====== Materials provided ======
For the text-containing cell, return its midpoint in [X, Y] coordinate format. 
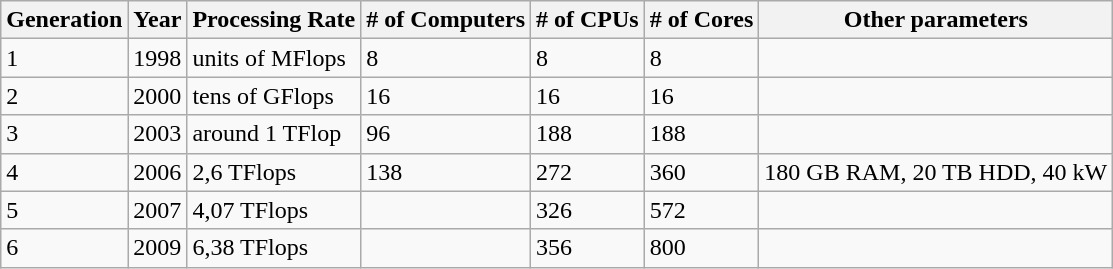
2 [64, 96]
Other parameters [936, 20]
180 GB RAM, 20 TB HDD, 40 kW [936, 172]
# of Computers [446, 20]
326 [588, 210]
# of CPUs [588, 20]
Processing Rate [274, 20]
6,38 TFlops [274, 248]
3 [64, 134]
2009 [158, 248]
4,07 TFlops [274, 210]
356 [588, 248]
272 [588, 172]
138 [446, 172]
Year [158, 20]
360 [702, 172]
5 [64, 210]
2007 [158, 210]
tens of GFlops [274, 96]
1998 [158, 58]
96 [446, 134]
Generation [64, 20]
units of MFlops [274, 58]
2000 [158, 96]
572 [702, 210]
# of Cores [702, 20]
2003 [158, 134]
2006 [158, 172]
around 1 TFlop [274, 134]
4 [64, 172]
6 [64, 248]
2,6 TFlops [274, 172]
800 [702, 248]
1 [64, 58]
Determine the [X, Y] coordinate at the center of the cell enclosing the given text.  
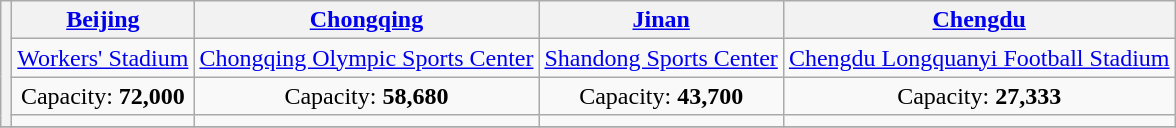
Capacity: 58,680 [366, 96]
Capacity: 72,000 [103, 96]
Shandong Sports Center [661, 58]
Workers' Stadium [103, 58]
Chongqing [366, 20]
Beijing [103, 20]
Chengdu Longquanyi Football Stadium [979, 58]
Chengdu [979, 20]
Chongqing Olympic Sports Center [366, 58]
Capacity: 27,333 [979, 96]
Capacity: 43,700 [661, 96]
Jinan [661, 20]
Search for the cell housing the specified text and yield its [X, Y] center coordinate. 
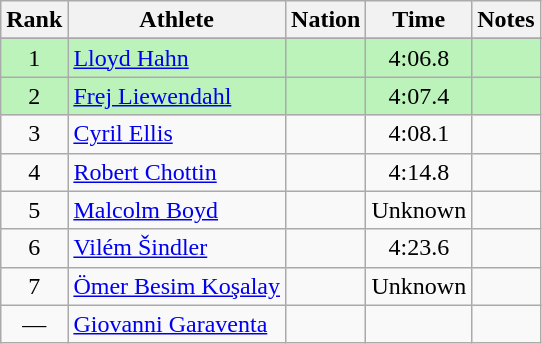
Cyril Ellis [177, 134]
6 [34, 248]
Giovanni Garaventa [177, 324]
4:23.6 [419, 248]
Athlete [177, 20]
4:08.1 [419, 134]
Malcolm Boyd [177, 210]
4:06.8 [419, 58]
Ömer Besim Koşalay [177, 286]
7 [34, 286]
3 [34, 134]
Vilém Šindler [177, 248]
Time [419, 20]
4 [34, 172]
Robert Chottin [177, 172]
— [34, 324]
Notes [506, 20]
4:14.8 [419, 172]
Frej Liewendahl [177, 96]
Nation [326, 20]
Lloyd Hahn [177, 58]
2 [34, 96]
1 [34, 58]
4:07.4 [419, 96]
Rank [34, 20]
5 [34, 210]
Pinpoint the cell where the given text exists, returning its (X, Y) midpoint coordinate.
======
• Task directions:
Put the lines above into a JSON list of strings, one string per line, with blank lines left out. Leave out the pictures too.

• Result below:
[
  "For the text-containing cell, return its midpoint in [X, Y] coordinate format. ",
  "2 [64, 96]",
  "Other parameters [936, 20]",
  "180 GB RAM, 20 TB HDD, 40 kW [936, 172]",
  "# of Computers [446, 20]",
  "326 [588, 210]",
  "# of CPUs [588, 20]",
  "Processing Rate [274, 20]",
  "6,38 TFlops [274, 248]",
  "3 [64, 134]",
  "2009 [158, 248]",
  "4,07 TFlops [274, 210]",
  "356 [588, 248]",
  "272 [588, 172]",
  "138 [446, 172]",
  "Year [158, 20]",
  "360 [702, 172]",
  "5 [64, 210]",
  "2007 [158, 210]",
  "tens of GFlops [274, 96]",
  "1998 [158, 58]",
  "96 [446, 134]",
  "Generation [64, 20]",
  "units of MFlops [274, 58]",
  "2000 [158, 96]",
  "572 [702, 210]",
  "# of Cores [702, 20]",
  "2003 [158, 134]",
  "2006 [158, 172]",
  "around 1 TFlop [274, 134]",
  "4 [64, 172]",
  "6 [64, 248]",
  "2,6 TFlops [274, 172]",
  "800 [702, 248]",
  "1 [64, 58]",
  "Determine the [X, Y] coordinate at the center of the cell enclosing the given text.  ",
  "Capacity: 58,680 [366, 96]",
  "Capacity: 72,000 [103, 96]",
  "Shandong Sports Center [661, 58]",
  "Workers' Stadium [103, 58]",
  "Chongqing [366, 20]",
  "Beijing [103, 20]",
  "Chengdu Longquanyi Football Stadium [979, 58]",
  "Chengdu [979, 20]",
  "Chongqing Olympic Sports Center [366, 58]",
  "Capacity: 27,333 [979, 96]",
  "Capacity: 43,700 [661, 96]",
  "Jinan [661, 20]",
  "Search for the cell housing the specified text and yield its [X, Y] center coordinate. ",
  "Cyril Ellis [177, 134]",
  "6 [34, 248]",
  "Giovanni Garaventa [177, 324]",
  "4:23.6 [419, 248]",
  "Athlete [177, 20]",
  "4:08.1 [419, 134]",
  "Malcolm Boyd [177, 210]",
  "4:06.8 [419, 58]",
  "Ömer Besim Koşalay [177, 286]",
  "7 [34, 286]",
  "3 [34, 134]",
  "Vilém Šindler [177, 248]",
  "Time [419, 20]",
  "4 [34, 172]",
  "Robert Chottin [177, 172]",
  "— [34, 324]",
  "Notes [506, 20]",
  "4:14.8 [419, 172]",
  "Frej Liewendahl [177, 96]",
  "Nation [326, 20]",
  "Lloyd Hahn [177, 58]",
  "2 [34, 96]",
  "1 [34, 58]",
  "4:07.4 [419, 96]",
  "Rank [34, 20]",
  "5 [34, 210]",
  "Pinpoint the cell where the given text exists, returning its (X, Y) midpoint coordinate."
]